The task: Given the material below, return only the lines starting at the line with "building: none -> [90,227,153,296]" and ending at the line with "building: none -> [328,682,412,761]", exactly as they appear.

==== Dataset records ====

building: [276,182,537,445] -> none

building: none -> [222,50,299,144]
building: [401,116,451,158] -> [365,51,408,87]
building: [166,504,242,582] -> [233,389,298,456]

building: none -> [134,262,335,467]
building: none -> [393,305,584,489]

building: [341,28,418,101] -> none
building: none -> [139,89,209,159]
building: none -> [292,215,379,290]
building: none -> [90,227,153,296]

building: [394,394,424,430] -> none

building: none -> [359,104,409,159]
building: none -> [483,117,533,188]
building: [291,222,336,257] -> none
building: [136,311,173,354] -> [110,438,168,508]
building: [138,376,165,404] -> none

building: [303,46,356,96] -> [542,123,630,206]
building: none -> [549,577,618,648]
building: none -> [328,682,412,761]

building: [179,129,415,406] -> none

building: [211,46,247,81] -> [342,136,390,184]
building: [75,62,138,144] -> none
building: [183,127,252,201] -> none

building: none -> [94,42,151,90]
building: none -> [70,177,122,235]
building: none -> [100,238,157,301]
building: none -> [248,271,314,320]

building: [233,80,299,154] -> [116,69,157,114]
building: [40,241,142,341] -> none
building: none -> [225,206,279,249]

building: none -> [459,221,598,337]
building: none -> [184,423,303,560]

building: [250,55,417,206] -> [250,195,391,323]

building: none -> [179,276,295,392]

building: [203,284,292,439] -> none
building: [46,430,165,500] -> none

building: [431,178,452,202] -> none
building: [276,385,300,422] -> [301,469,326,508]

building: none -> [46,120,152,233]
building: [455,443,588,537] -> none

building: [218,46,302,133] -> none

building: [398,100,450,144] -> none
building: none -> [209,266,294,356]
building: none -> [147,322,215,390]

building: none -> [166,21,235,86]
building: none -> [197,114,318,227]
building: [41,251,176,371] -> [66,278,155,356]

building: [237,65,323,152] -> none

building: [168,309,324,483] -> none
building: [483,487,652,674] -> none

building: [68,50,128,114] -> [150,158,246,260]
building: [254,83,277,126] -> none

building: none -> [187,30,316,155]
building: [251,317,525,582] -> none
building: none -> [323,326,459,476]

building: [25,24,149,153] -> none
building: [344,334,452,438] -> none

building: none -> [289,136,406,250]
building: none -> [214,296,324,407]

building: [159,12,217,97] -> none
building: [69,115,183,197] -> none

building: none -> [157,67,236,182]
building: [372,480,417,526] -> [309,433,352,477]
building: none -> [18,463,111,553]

====

Task solution:
building: none -> [90,227,153,296]

building: [394,394,424,430] -> none

building: none -> [359,104,409,159]
building: none -> [483,117,533,188]
building: [291,222,336,257] -> none
building: [136,311,173,354] -> [110,438,168,508]
building: [138,376,165,404] -> none

building: [303,46,356,96] -> [542,123,630,206]
building: none -> [549,577,618,648]
building: none -> [328,682,412,761]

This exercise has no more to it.